RECORD SET -
*** Block opens ***

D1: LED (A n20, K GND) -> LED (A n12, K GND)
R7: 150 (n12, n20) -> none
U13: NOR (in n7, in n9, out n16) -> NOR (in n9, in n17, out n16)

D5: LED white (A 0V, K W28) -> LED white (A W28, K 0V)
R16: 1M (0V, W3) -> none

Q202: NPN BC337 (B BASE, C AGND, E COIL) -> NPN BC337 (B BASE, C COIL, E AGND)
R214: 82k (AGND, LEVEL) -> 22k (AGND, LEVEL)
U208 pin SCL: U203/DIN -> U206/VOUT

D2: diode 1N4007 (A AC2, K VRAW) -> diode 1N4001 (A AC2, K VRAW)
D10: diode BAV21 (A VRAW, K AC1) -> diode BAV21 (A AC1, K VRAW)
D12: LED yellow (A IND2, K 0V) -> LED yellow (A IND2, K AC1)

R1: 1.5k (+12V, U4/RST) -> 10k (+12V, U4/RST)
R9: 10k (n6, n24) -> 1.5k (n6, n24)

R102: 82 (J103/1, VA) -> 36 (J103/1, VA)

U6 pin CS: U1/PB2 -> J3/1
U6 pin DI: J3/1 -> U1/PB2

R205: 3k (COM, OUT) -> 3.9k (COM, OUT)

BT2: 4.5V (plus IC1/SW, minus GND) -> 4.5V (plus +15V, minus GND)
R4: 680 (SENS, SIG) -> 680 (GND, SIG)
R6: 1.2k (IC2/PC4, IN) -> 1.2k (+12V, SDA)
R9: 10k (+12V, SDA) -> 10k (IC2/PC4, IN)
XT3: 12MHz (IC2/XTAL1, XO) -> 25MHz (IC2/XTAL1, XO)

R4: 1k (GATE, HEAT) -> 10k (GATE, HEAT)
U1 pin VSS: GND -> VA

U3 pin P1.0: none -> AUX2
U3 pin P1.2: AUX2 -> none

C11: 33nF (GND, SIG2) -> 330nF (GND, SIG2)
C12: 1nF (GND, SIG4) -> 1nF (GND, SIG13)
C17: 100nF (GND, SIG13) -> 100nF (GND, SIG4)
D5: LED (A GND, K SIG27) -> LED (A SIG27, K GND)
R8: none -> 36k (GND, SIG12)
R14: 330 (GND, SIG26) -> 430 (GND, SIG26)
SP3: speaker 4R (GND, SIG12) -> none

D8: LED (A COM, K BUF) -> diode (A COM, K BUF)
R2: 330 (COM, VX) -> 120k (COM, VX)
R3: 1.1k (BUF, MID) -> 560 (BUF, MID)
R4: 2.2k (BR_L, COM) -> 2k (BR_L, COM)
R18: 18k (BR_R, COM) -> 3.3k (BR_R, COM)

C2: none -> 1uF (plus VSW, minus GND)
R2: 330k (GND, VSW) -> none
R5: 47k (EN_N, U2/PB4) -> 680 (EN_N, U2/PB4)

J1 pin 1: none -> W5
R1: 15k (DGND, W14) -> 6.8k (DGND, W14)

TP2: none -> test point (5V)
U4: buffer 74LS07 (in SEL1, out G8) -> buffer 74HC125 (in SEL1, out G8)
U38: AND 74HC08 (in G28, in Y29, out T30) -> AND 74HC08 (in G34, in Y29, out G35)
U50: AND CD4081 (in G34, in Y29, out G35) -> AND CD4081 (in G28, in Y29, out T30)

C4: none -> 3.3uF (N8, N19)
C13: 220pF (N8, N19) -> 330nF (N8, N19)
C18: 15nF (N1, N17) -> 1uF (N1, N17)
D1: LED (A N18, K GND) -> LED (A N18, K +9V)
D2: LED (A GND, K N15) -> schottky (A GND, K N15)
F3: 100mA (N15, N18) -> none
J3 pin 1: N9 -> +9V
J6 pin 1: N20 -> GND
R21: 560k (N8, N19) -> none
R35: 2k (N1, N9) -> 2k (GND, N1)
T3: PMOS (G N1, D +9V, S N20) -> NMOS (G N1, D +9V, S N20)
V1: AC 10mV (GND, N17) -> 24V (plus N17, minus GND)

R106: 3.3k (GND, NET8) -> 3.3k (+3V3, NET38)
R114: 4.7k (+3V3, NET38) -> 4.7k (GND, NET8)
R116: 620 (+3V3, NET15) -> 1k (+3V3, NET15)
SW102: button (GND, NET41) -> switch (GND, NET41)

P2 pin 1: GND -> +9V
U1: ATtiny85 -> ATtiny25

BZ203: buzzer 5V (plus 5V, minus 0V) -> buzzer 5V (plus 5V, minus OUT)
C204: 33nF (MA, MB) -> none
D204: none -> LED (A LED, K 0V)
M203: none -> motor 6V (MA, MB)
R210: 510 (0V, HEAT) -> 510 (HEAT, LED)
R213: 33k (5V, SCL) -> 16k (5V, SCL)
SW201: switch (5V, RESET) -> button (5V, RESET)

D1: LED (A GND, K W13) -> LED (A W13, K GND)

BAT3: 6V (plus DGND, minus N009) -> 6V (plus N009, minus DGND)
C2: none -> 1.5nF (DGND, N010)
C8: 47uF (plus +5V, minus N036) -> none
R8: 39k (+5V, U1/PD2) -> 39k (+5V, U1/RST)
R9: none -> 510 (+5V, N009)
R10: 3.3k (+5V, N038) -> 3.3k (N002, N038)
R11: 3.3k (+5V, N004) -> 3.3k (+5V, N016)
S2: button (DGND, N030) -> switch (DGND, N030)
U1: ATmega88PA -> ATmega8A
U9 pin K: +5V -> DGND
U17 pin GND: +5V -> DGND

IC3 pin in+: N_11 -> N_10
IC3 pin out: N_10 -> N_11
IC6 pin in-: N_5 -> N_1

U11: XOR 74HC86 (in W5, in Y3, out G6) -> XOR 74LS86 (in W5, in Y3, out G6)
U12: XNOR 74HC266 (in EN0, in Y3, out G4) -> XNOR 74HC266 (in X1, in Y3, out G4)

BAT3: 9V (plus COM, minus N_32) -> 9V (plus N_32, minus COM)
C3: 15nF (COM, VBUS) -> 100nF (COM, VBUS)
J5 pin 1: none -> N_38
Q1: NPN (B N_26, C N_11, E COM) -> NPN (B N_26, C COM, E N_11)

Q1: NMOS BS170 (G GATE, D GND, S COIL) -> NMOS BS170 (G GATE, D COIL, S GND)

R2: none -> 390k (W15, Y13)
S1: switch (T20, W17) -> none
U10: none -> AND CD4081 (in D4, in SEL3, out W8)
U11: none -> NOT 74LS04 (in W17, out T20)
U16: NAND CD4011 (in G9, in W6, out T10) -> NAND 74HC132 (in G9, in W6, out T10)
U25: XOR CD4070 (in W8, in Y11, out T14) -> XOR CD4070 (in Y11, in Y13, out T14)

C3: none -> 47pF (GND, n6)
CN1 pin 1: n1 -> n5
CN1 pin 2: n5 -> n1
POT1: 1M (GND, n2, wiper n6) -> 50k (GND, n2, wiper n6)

*** Block closes ***

TASK TO CARRY OUT - Could you return the lines in the entries above that contain "COIL"?

EXERCISE RESPONSE -
Q202: NPN BC337 (B BASE, C AGND, E COIL) -> NPN BC337 (B BASE, C COIL, E AGND)
Q1: NMOS BS170 (G GATE, D GND, S COIL) -> NMOS BS170 (G GATE, D COIL, S GND)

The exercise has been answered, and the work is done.